─── STORED DATA

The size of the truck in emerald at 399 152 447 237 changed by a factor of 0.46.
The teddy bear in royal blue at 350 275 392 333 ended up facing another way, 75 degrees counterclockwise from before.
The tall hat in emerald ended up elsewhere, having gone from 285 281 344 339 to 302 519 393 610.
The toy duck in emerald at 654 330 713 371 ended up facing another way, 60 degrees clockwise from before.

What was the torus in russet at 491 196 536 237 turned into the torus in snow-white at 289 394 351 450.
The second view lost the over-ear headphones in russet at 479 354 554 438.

──────
─── STORED DATA

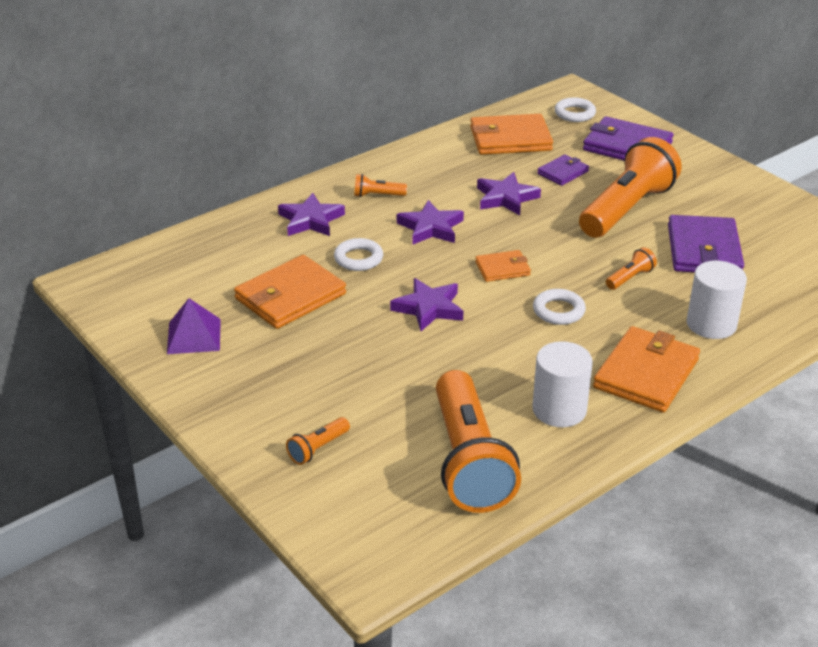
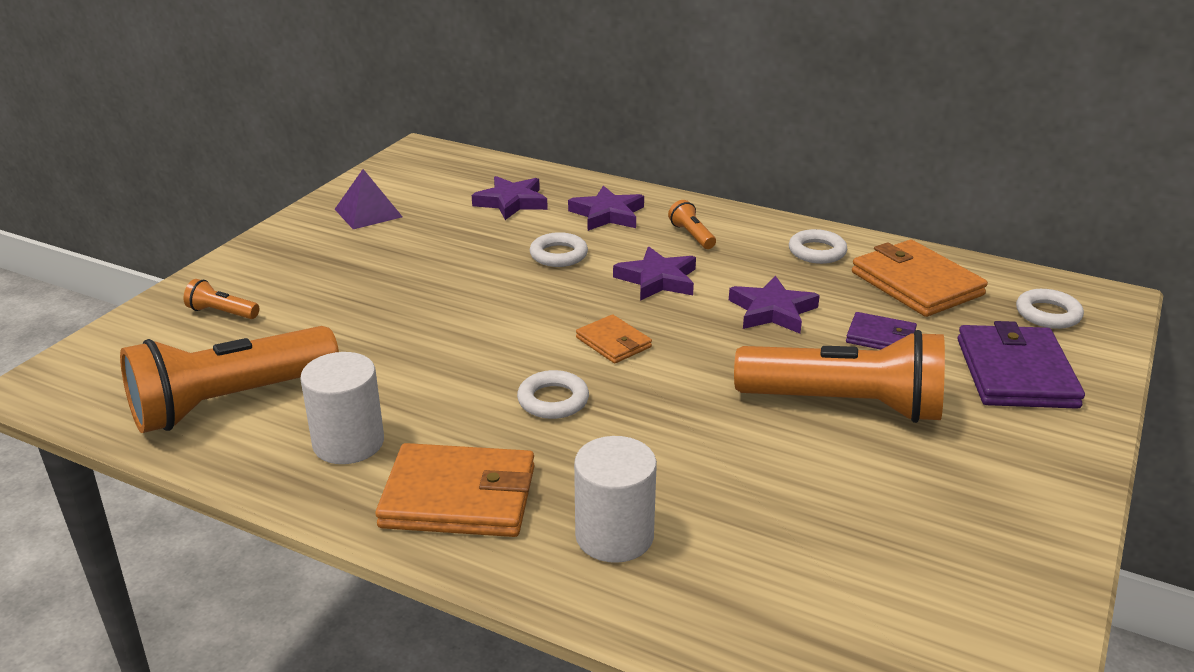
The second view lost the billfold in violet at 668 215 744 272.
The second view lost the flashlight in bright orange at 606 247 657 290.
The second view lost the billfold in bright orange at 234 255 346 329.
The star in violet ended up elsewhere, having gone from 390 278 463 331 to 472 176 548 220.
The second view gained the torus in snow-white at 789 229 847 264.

──────

__WHAT YOU NEED TO DO__. Retype only this portion of the data above: the line containing "The size of", the line containing "The tall hat", and all lines between them, exactly.

__RESULT__.
The size of the truck in emerald at 399 152 447 237 changed by a factor of 0.46.
The teddy bear in royal blue at 350 275 392 333 ended up facing another way, 75 degrees counterclockwise from before.
The tall hat in emerald ended up elsewhere, having gone from 285 281 344 339 to 302 519 393 610.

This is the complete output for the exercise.